Give the stretch of lines from the one containing "brown ellipse: rotated 10 degrees clockwise" through the one containing "green line at", both included, as a numbered list with blank lines omitted. Leave out the lines that only mark a picture.

··· Records provided ···

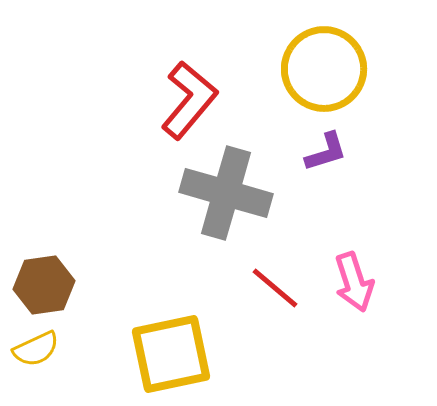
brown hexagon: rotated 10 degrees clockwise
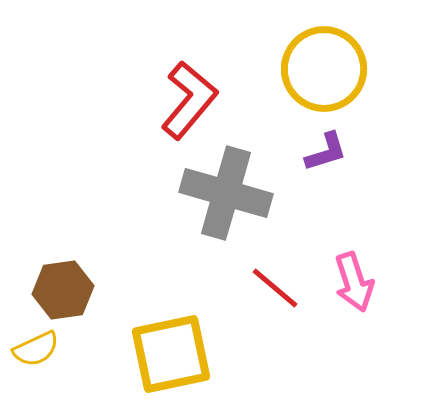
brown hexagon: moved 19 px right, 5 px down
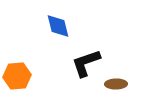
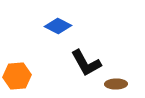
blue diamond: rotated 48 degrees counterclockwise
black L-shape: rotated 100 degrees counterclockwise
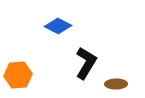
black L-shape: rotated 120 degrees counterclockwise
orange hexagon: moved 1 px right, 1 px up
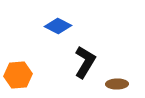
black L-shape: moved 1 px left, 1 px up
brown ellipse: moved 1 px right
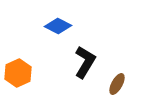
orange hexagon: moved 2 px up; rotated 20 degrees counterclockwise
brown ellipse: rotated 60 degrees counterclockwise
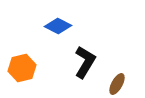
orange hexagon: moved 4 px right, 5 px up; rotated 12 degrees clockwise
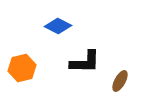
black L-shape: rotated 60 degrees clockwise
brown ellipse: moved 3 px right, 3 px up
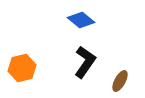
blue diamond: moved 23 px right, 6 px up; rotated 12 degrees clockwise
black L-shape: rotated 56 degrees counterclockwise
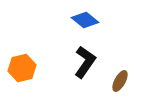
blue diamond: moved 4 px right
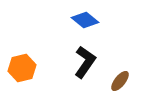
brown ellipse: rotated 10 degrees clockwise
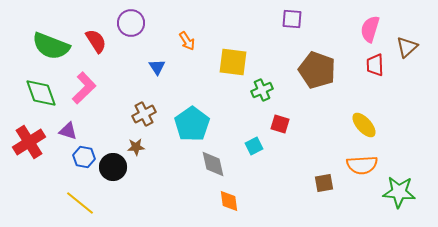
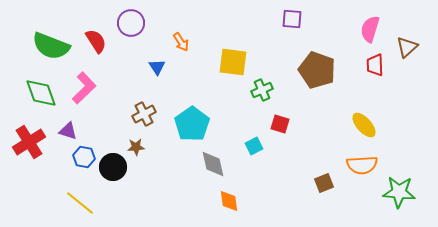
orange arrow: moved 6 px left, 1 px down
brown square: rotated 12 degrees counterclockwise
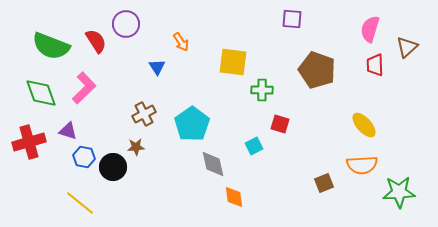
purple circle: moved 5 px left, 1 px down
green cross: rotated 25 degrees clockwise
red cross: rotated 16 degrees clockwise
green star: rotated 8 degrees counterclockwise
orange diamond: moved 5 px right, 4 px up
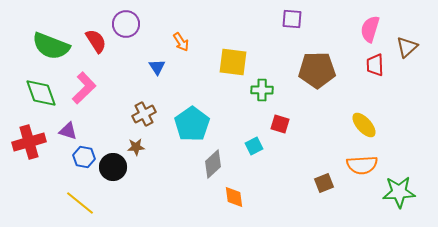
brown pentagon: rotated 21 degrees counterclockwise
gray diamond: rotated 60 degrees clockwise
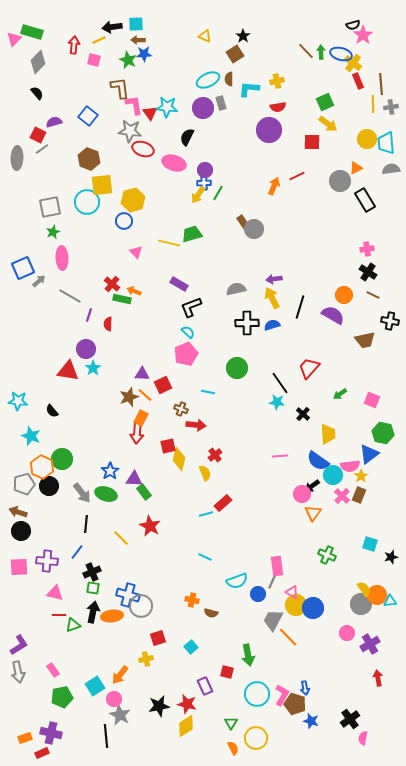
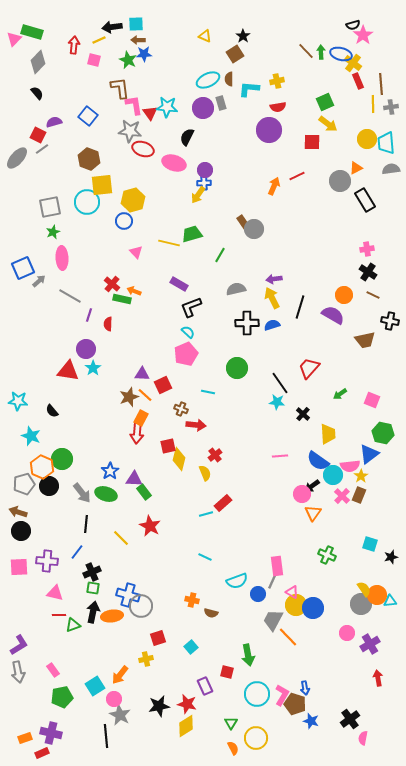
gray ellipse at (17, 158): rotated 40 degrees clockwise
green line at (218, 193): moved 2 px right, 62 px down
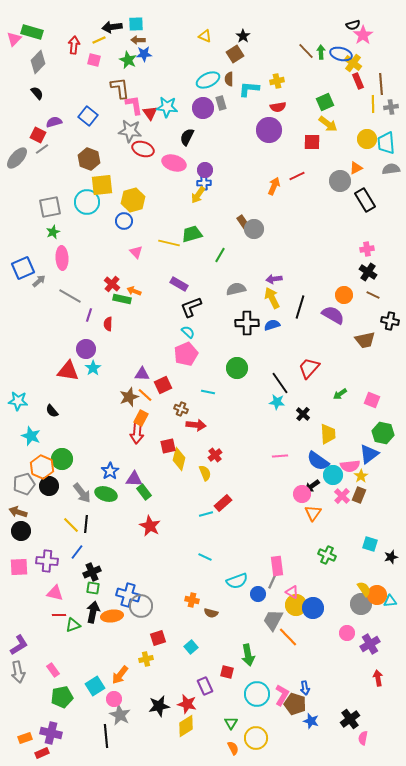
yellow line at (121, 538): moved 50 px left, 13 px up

···
··· Records provided ···

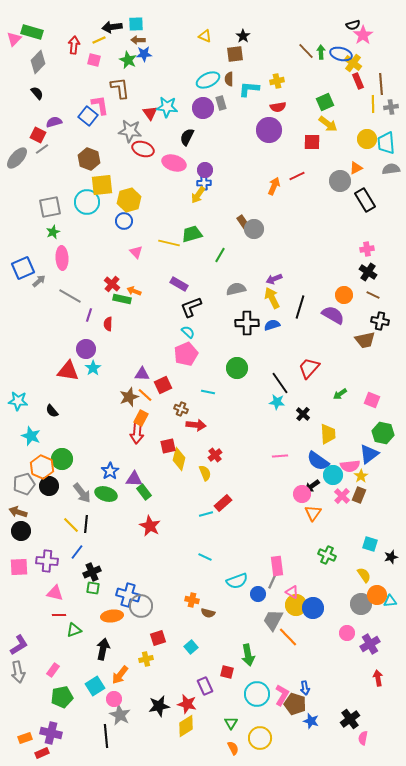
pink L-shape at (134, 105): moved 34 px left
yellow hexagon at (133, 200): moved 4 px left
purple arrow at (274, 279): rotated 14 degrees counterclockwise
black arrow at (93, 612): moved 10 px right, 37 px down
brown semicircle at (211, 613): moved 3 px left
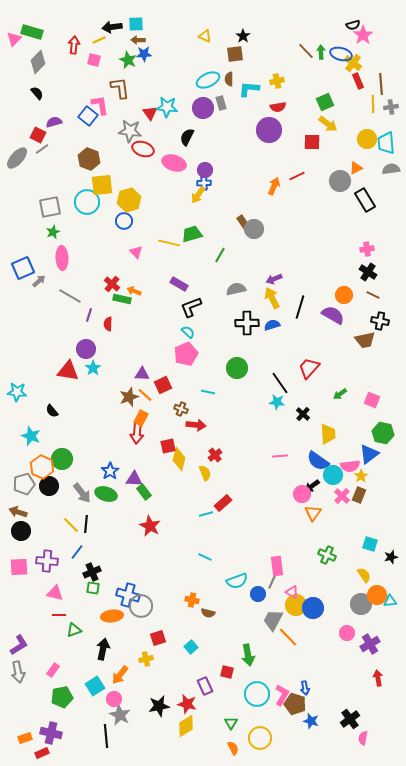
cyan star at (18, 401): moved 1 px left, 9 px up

···

Solution to the exercise:
1. brown ellipse: rotated 10 degrees clockwise
2. orange arrow: moved 6 px left, 1 px down
3. brown square: rotated 12 degrees counterclockwise
4. purple circle: moved 5 px left, 1 px down
5. green cross: rotated 25 degrees clockwise
6. red cross: rotated 16 degrees clockwise
7. green star: rotated 8 degrees counterclockwise
8. orange diamond: moved 5 px right, 4 px up
9. brown pentagon: rotated 21 degrees counterclockwise
10. gray diamond: rotated 60 degrees clockwise
11. gray ellipse at (17, 158): rotated 40 degrees clockwise
12. green line at (218, 193): moved 2 px right, 62 px down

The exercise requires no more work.